[PROVIDED INFORMATION]
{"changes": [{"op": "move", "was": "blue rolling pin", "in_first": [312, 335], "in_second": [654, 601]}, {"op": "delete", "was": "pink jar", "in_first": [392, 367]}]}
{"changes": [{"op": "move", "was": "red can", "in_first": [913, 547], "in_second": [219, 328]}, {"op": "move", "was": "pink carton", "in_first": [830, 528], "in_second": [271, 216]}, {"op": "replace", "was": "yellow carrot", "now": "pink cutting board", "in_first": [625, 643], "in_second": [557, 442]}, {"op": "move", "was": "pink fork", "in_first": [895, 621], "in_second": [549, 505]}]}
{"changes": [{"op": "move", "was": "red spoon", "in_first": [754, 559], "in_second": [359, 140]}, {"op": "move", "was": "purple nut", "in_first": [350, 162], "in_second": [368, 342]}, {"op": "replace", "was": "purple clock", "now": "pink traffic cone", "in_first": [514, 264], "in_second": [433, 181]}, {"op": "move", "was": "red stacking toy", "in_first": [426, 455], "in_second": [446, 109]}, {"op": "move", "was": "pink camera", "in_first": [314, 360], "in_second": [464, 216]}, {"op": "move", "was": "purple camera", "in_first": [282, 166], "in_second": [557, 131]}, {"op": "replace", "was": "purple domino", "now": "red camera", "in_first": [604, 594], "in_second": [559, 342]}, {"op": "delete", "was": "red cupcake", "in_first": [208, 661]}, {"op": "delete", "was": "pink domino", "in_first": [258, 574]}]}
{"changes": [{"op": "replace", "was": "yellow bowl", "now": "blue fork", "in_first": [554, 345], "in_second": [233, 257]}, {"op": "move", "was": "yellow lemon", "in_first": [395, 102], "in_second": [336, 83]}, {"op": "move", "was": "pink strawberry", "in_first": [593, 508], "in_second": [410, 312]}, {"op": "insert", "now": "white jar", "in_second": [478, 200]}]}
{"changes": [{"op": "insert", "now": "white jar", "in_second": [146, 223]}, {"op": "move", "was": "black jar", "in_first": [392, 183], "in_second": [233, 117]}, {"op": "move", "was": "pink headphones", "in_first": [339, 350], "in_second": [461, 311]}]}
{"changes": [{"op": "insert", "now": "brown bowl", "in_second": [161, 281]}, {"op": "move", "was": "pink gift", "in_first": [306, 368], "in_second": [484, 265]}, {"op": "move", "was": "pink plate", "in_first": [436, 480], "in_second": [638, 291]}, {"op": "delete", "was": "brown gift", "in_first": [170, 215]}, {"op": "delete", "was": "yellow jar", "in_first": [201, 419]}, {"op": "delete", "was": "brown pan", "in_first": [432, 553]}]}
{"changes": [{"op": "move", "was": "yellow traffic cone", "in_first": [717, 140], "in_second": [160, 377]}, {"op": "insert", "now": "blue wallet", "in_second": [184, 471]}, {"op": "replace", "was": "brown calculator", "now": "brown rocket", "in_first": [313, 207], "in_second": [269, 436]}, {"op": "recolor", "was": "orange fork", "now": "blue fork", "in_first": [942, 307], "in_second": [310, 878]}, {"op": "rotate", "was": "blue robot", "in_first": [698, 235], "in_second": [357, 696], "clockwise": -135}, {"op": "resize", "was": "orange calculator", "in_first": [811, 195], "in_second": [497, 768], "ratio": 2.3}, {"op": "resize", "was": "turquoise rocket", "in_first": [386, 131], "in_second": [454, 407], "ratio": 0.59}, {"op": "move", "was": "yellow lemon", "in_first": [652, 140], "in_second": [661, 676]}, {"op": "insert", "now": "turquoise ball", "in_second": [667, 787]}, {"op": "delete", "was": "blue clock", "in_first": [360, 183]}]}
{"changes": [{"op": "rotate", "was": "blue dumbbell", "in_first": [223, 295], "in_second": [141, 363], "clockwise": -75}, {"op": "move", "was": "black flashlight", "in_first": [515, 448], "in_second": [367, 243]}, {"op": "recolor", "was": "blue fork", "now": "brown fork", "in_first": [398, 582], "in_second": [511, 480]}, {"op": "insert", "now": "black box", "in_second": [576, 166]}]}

[WHAT YOU HAVE TO DO]
Go through the entries and copy each line holding the string "clockwise".

[TASK RESULT]
{"changes": [{"op": "move", "was": "yellow traffic cone", "in_first": [717, 140], "in_second": [160, 377]}, {"op": "insert", "now": "blue wallet", "in_second": [184, 471]}, {"op": "replace", "was": "brown calculator", "now": "brown rocket", "in_first": [313, 207], "in_second": [269, 436]}, {"op": "recolor", "was": "orange fork", "now": "blue fork", "in_first": [942, 307], "in_second": [310, 878]}, {"op": "rotate", "was": "blue robot", "in_first": [698, 235], "in_second": [357, 696], "clockwise": -135}, {"op": "resize", "was": "orange calculator", "in_first": [811, 195], "in_second": [497, 768], "ratio": 2.3}, {"op": "resize", "was": "turquoise rocket", "in_first": [386, 131], "in_second": [454, 407], "ratio": 0.59}, {"op": "move", "was": "yellow lemon", "in_first": [652, 140], "in_second": [661, 676]}, {"op": "insert", "now": "turquoise ball", "in_second": [667, 787]}, {"op": "delete", "was": "blue clock", "in_first": [360, 183]}]}
{"changes": [{"op": "rotate", "was": "blue dumbbell", "in_first": [223, 295], "in_second": [141, 363], "clockwise": -75}, {"op": "move", "was": "black flashlight", "in_first": [515, 448], "in_second": [367, 243]}, {"op": "recolor", "was": "blue fork", "now": "brown fork", "in_first": [398, 582], "in_second": [511, 480]}, {"op": "insert", "now": "black box", "in_second": [576, 166]}]}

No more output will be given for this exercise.